====== SOURCE DATA ======

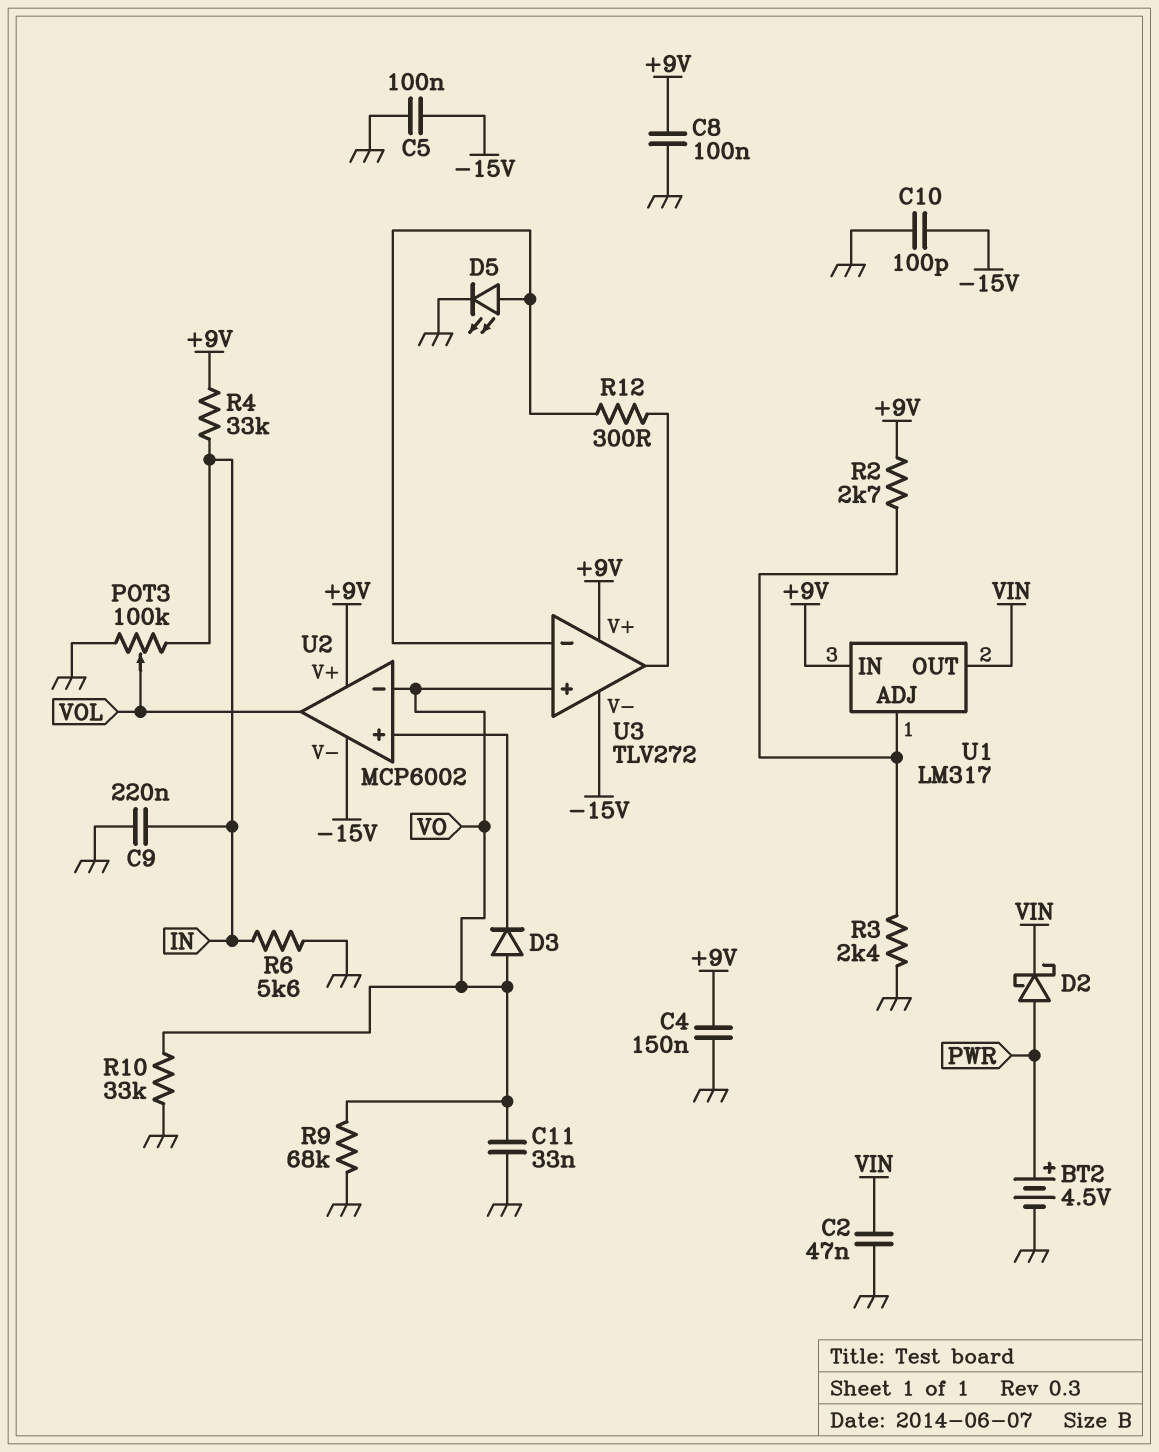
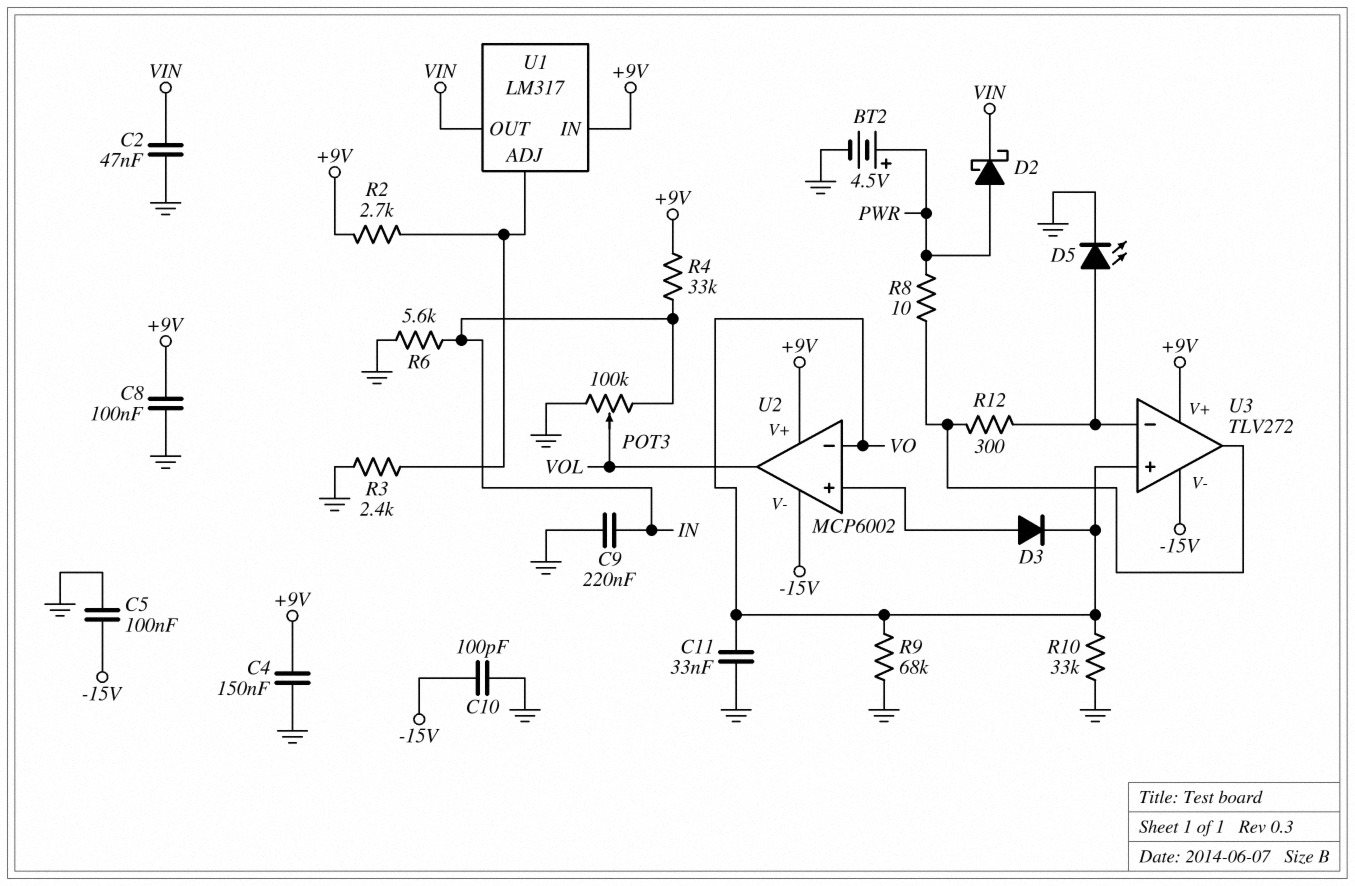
D3: diode (A VO, K U2/in+) -> diode (A U2/in+, K VO)
R8: none -> 10 (PWR, U3/out)

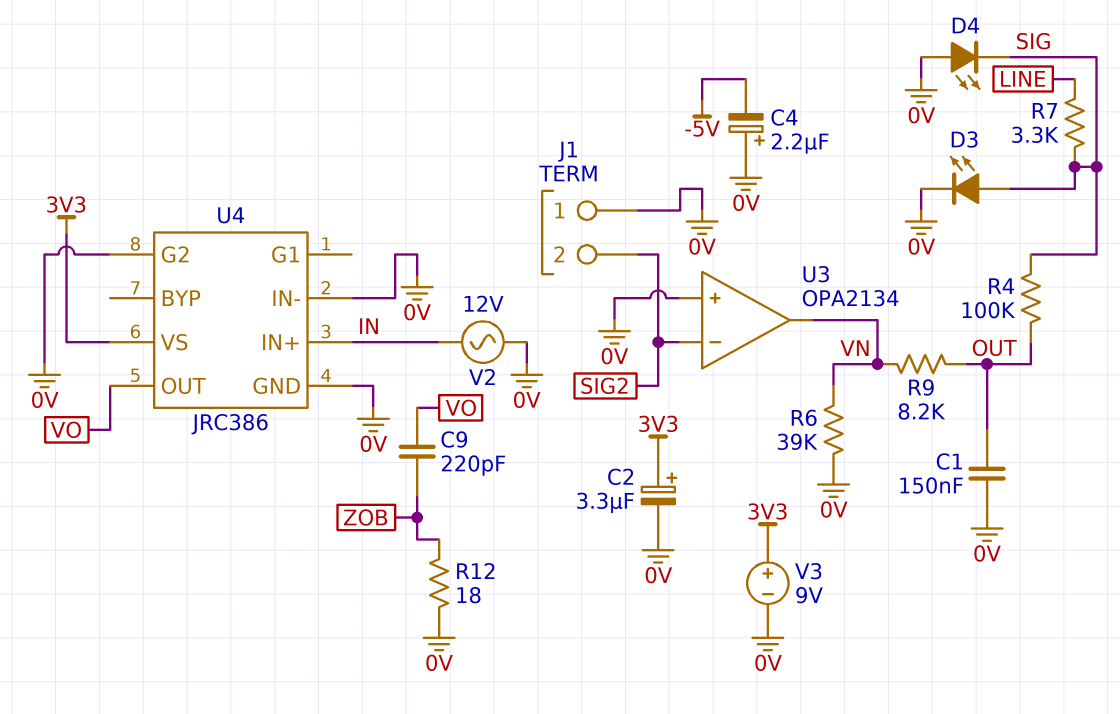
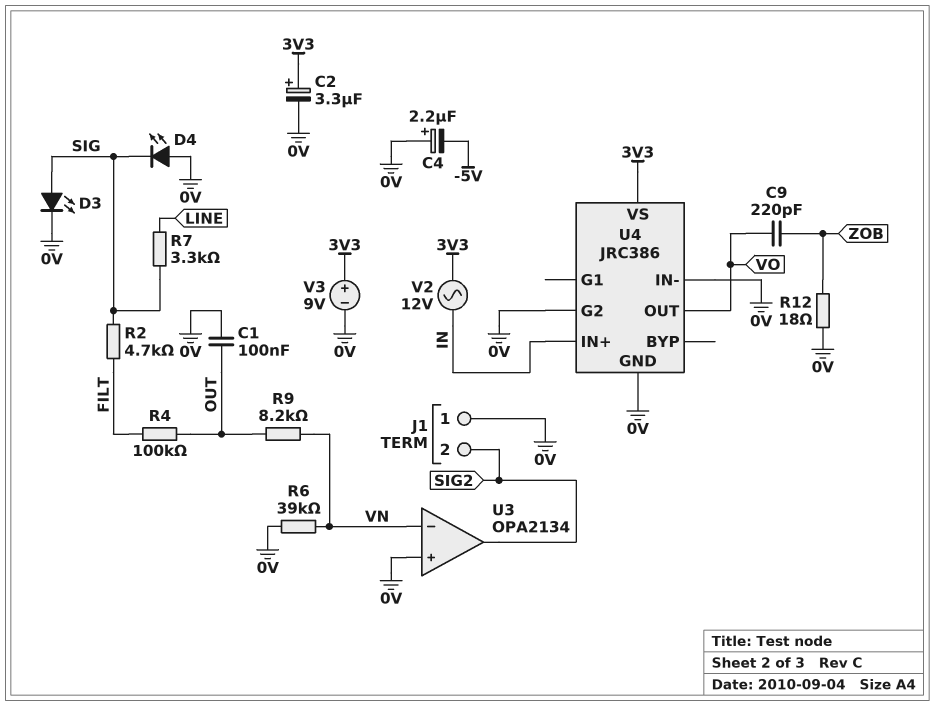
C1: 150nF (0V, OUT) -> 100nF (0V, OUT)
R2: none -> 4.7k (FILT, SIG)
R4: 100k (OUT, SIG) -> 100k (FILT, OUT)
U3 pin in-: SIG2 -> VN
U3 pin out: VN -> SIG2
V2: AC 12V (0V, IN) -> AC 12V (3V3, IN)

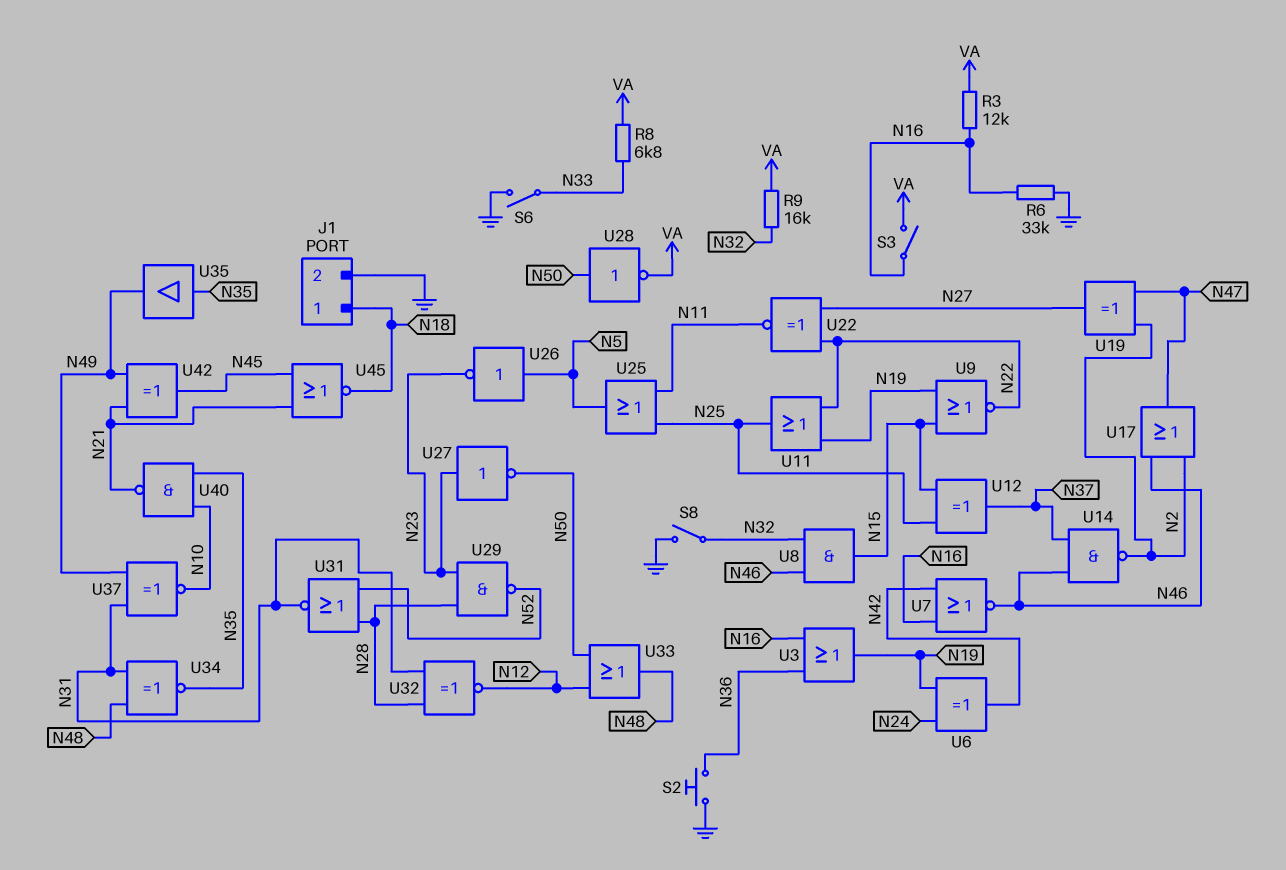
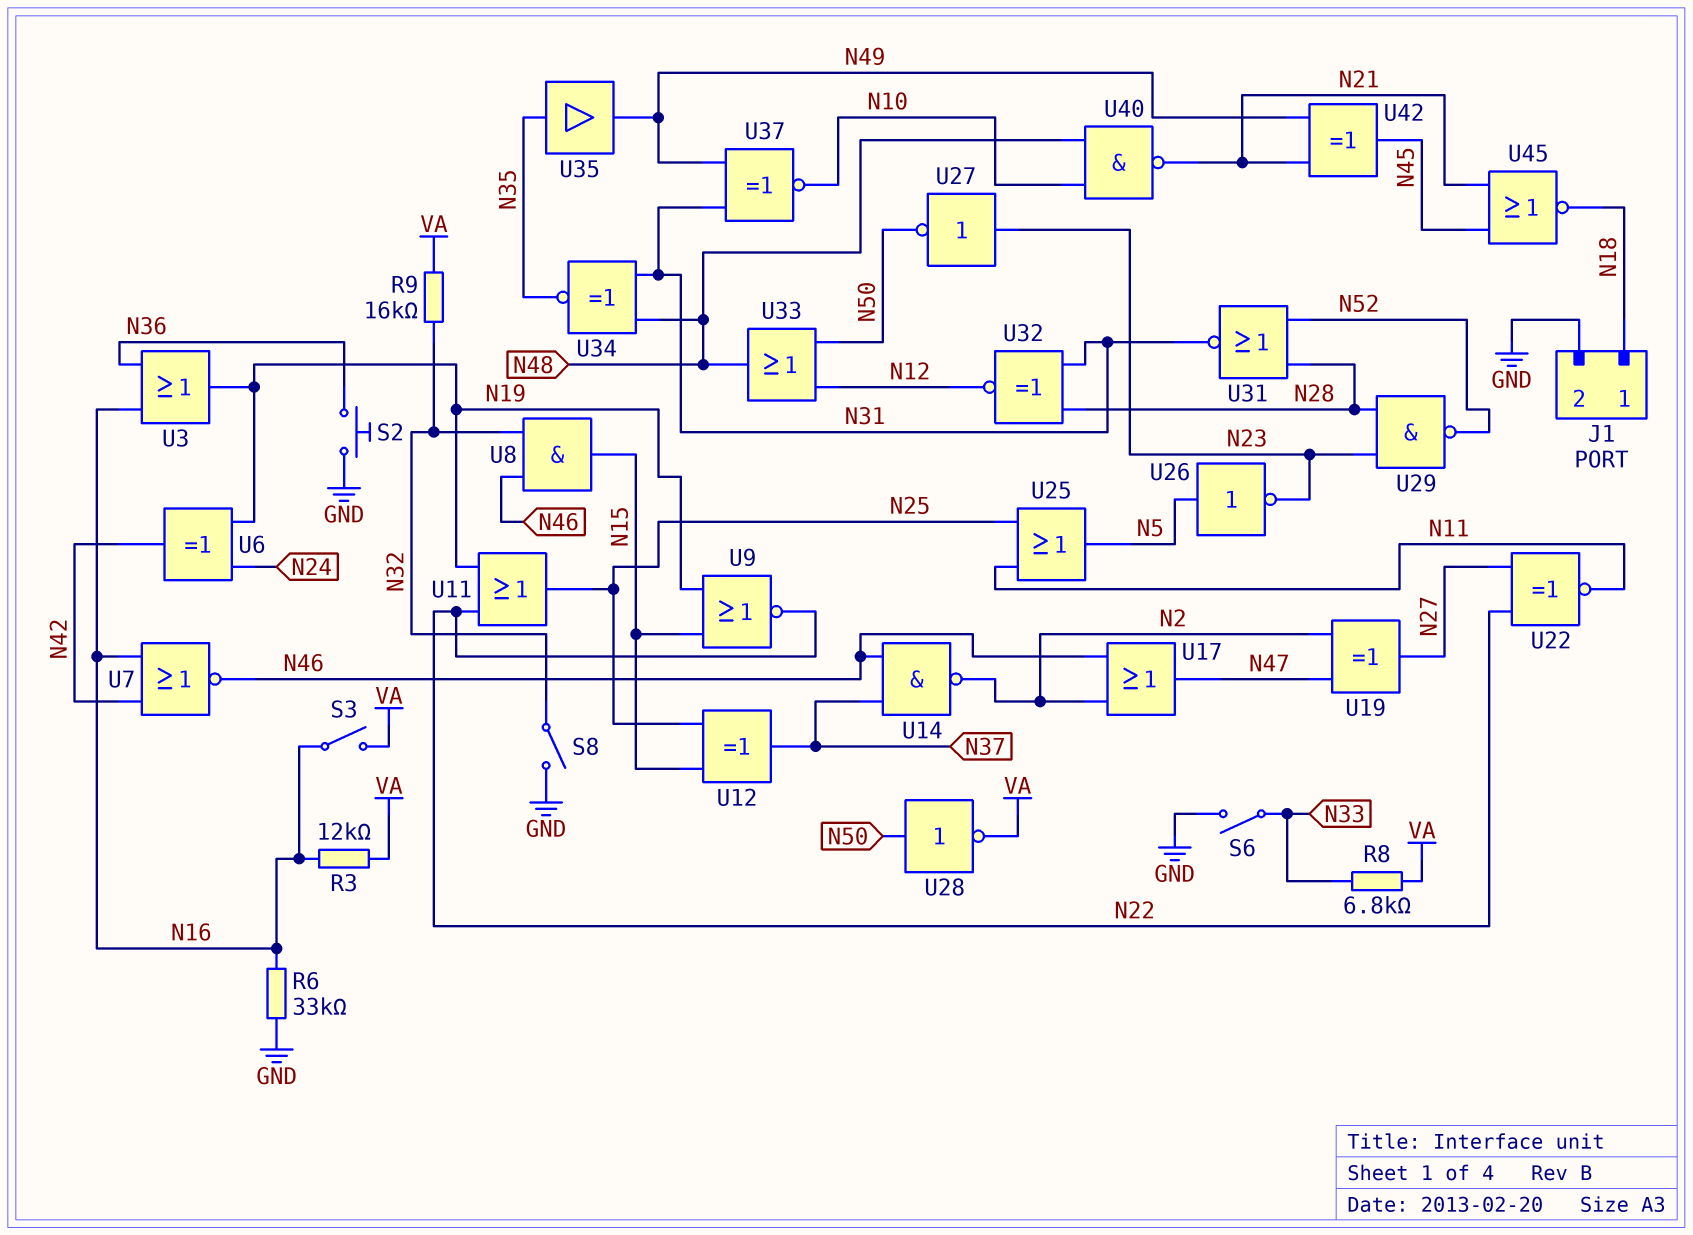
U40: NAND (in N10, in N35, out N21) -> NAND (in N10, in N48, out N21)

======

▶ [TASK STATEMENT] The answer must be a word-for-word copy of all the entries, containing no pictures.

▶ [ANSWER TO THIS PROBLEM]
D3: diode (A VO, K U2/in+) -> diode (A U2/in+, K VO)
R8: none -> 10 (PWR, U3/out)

C1: 150nF (0V, OUT) -> 100nF (0V, OUT)
R2: none -> 4.7k (FILT, SIG)
R4: 100k (OUT, SIG) -> 100k (FILT, OUT)
U3 pin in-: SIG2 -> VN
U3 pin out: VN -> SIG2
V2: AC 12V (0V, IN) -> AC 12V (3V3, IN)

U40: NAND (in N10, in N35, out N21) -> NAND (in N10, in N48, out N21)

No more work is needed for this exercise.